EXERCISE REQUIREMENTS | Go through the listing below and return each line that includes "none".

AVAILABLE DATA |

....

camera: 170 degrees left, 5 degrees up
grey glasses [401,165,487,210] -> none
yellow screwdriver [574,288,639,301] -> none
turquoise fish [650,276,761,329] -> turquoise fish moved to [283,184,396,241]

....

EXERCISE RESULT |
grey glasses [401,165,487,210] -> none
yellow screwdriver [574,288,639,301] -> none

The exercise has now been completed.